#### STATED PROBLEM
Please copy the lines of the records below, unchanged, starting at the line containing "blue cross: rotated" and continuing through the end of the records. Leave out the pictures.

#### Data items
******************************
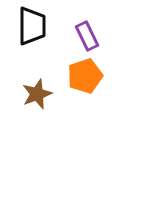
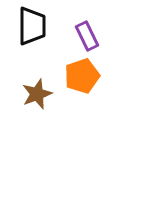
orange pentagon: moved 3 px left
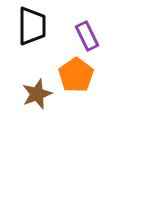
orange pentagon: moved 6 px left, 1 px up; rotated 16 degrees counterclockwise
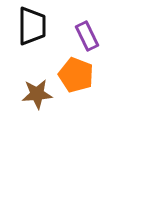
orange pentagon: rotated 16 degrees counterclockwise
brown star: rotated 16 degrees clockwise
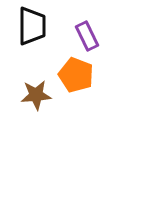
brown star: moved 1 px left, 1 px down
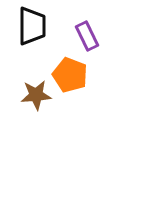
orange pentagon: moved 6 px left
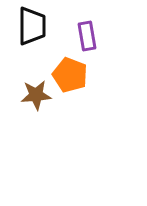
purple rectangle: rotated 16 degrees clockwise
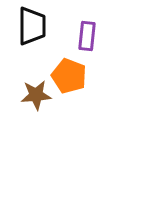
purple rectangle: rotated 16 degrees clockwise
orange pentagon: moved 1 px left, 1 px down
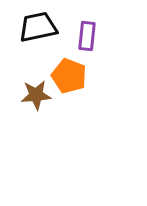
black trapezoid: moved 6 px right, 1 px down; rotated 102 degrees counterclockwise
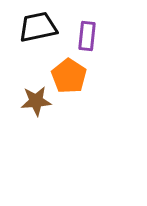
orange pentagon: rotated 12 degrees clockwise
brown star: moved 6 px down
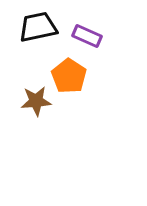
purple rectangle: rotated 72 degrees counterclockwise
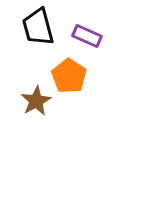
black trapezoid: rotated 93 degrees counterclockwise
brown star: rotated 24 degrees counterclockwise
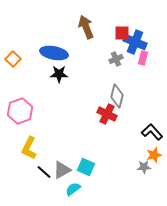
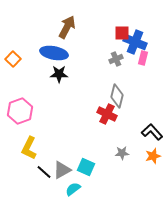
brown arrow: moved 19 px left; rotated 50 degrees clockwise
orange star: moved 1 px left, 1 px down
gray star: moved 22 px left, 14 px up
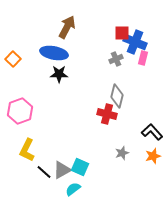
red cross: rotated 12 degrees counterclockwise
yellow L-shape: moved 2 px left, 2 px down
gray star: rotated 16 degrees counterclockwise
cyan square: moved 6 px left
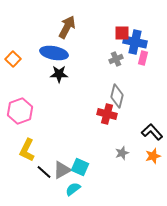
blue cross: rotated 10 degrees counterclockwise
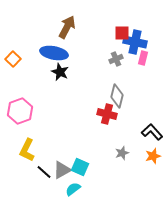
black star: moved 1 px right, 2 px up; rotated 24 degrees clockwise
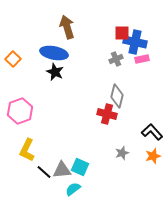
brown arrow: rotated 45 degrees counterclockwise
pink rectangle: moved 1 px left, 1 px down; rotated 64 degrees clockwise
black star: moved 5 px left
gray triangle: rotated 24 degrees clockwise
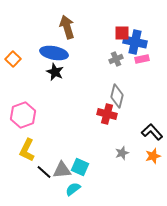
pink hexagon: moved 3 px right, 4 px down
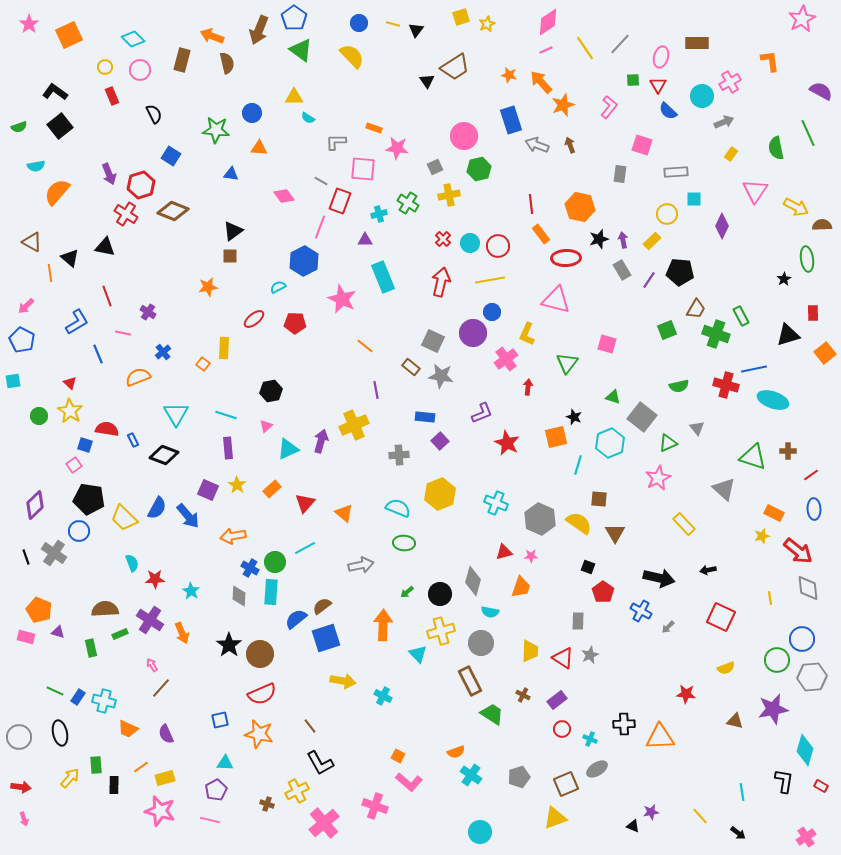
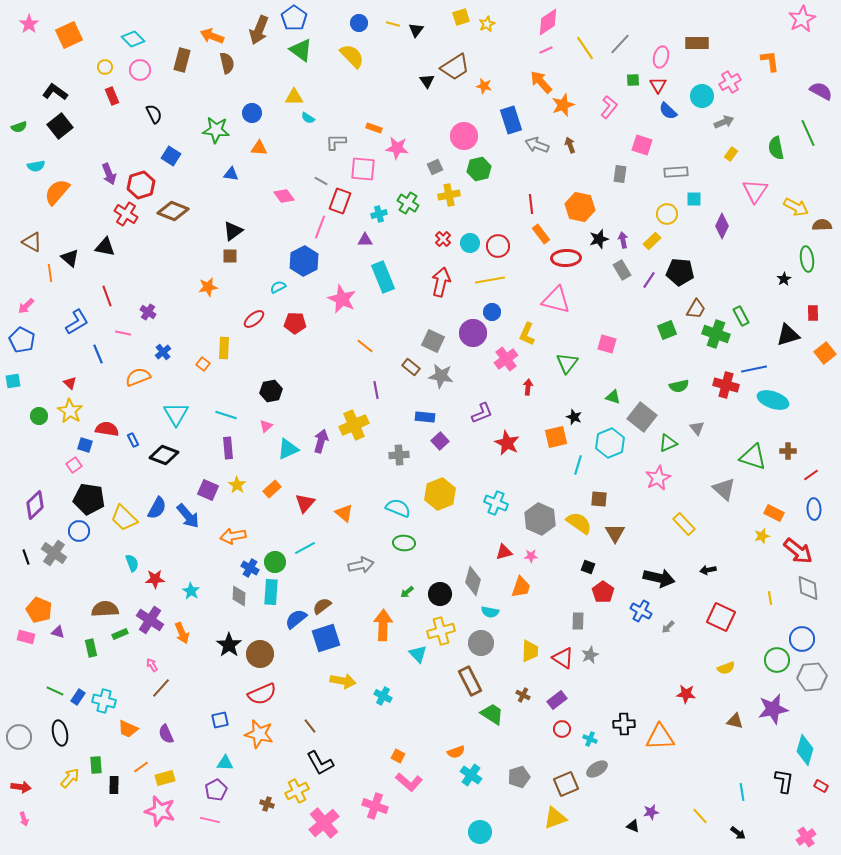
******************************
#### EXPECTED OUTPUT
blue cross: rotated 10 degrees counterclockwise
black star: moved 1 px right, 2 px up; rotated 24 degrees clockwise
brown arrow: rotated 45 degrees counterclockwise
pink rectangle: moved 1 px left, 1 px down; rotated 64 degrees clockwise
black star: moved 5 px left
gray triangle: rotated 24 degrees clockwise
pink hexagon: moved 3 px right, 4 px down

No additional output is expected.